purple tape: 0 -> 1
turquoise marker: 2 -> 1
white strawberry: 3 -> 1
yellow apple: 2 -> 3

...

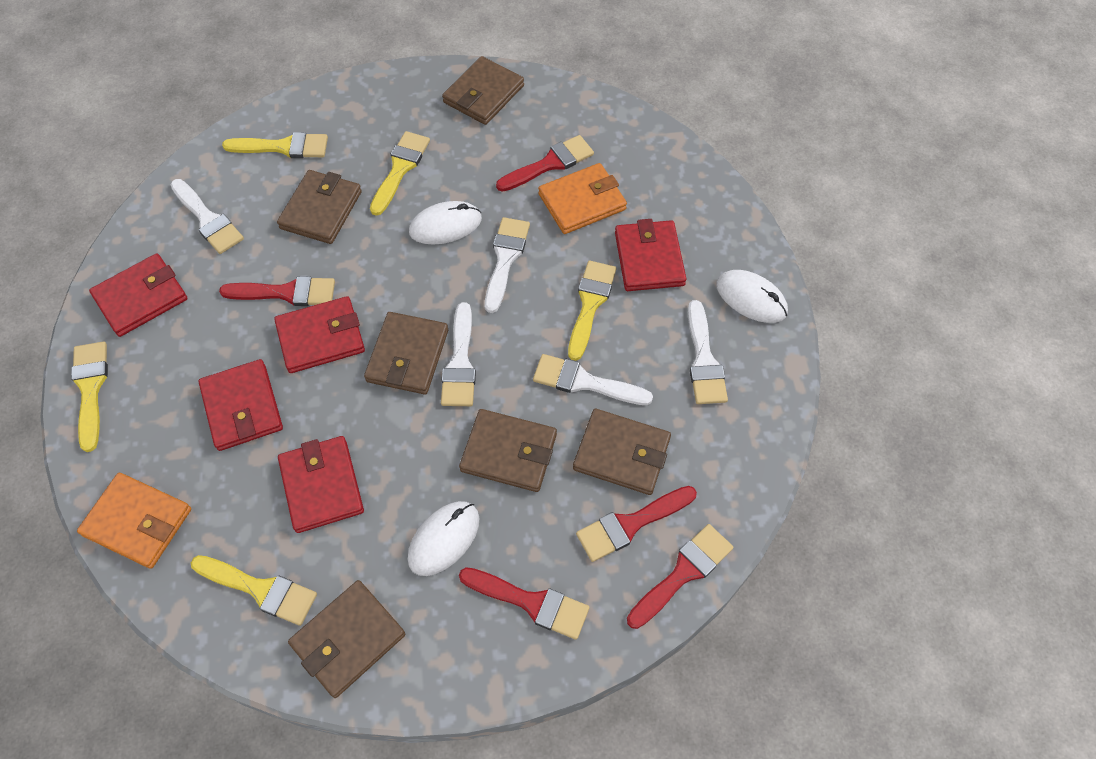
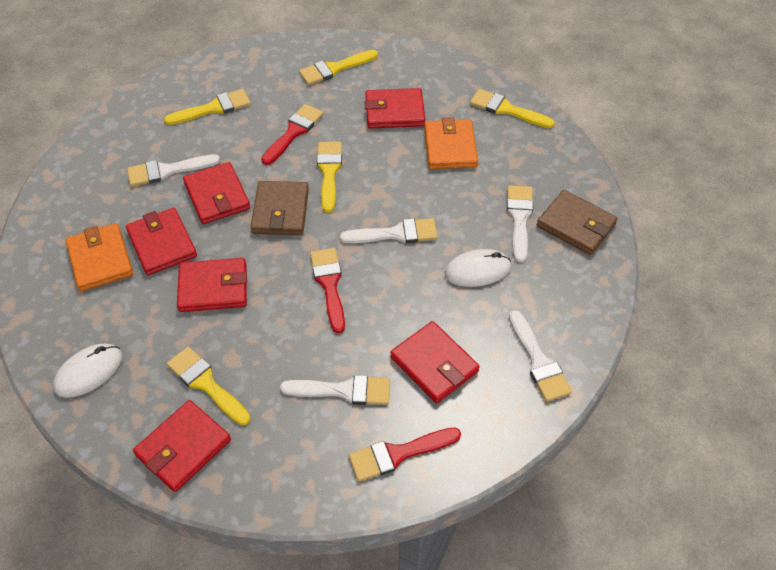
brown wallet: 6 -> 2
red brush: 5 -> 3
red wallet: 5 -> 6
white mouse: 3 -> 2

==

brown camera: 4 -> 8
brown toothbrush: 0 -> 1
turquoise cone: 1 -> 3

● Directions for this task:
Retype word for word everything in the listing above from the line that holds "brown wallet: 6 -> 2" down to the line that holds "white mouse: 3 -> 2". Keep both end lines and leave out the rest.

● Reply:
brown wallet: 6 -> 2
red brush: 5 -> 3
red wallet: 5 -> 6
white mouse: 3 -> 2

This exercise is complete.